▶ [Collected data]
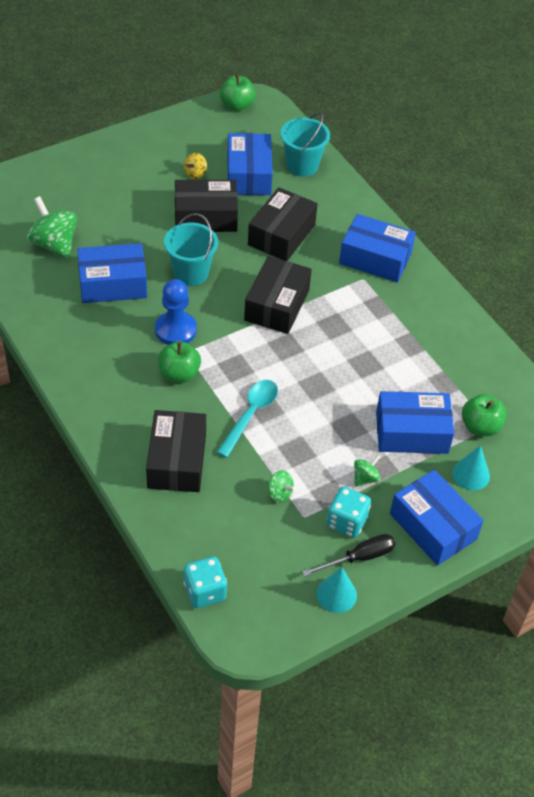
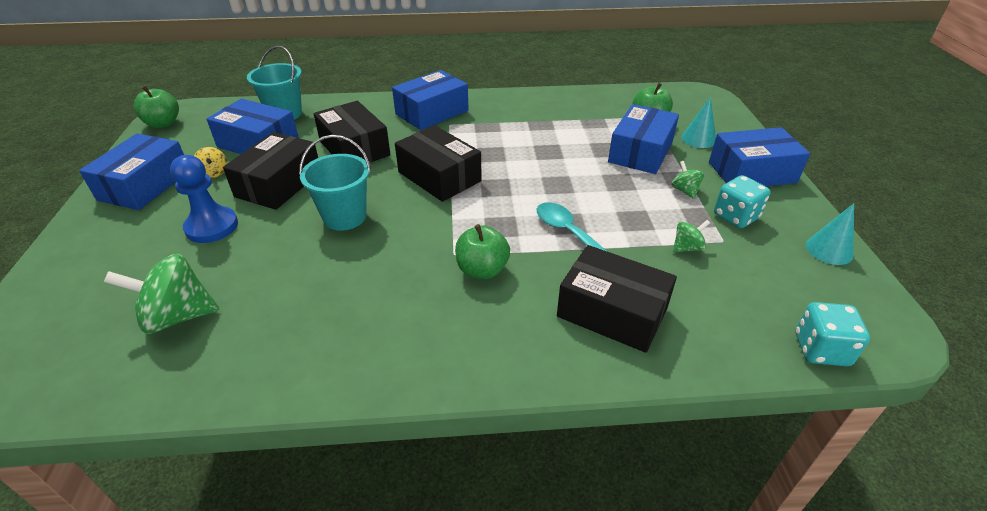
camera: 60 degrees left, 10 degrees down
(113, 284) = (299, 282): blue box -> blue box (145, 185)
(175, 330) = (415, 253): blue pawn -> blue pawn (212, 226)
(359, 558) = (783, 222): black screwdriver -> none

▶ [Aim of the exercise]
Type the listing out again word for word, passing over each picture.

▶ [Result]
camera: 60 degrees left, 10 degrees down
(113, 284) = (299, 282): blue box -> blue box (145, 185)
(175, 330) = (415, 253): blue pawn -> blue pawn (212, 226)
(359, 558) = (783, 222): black screwdriver -> none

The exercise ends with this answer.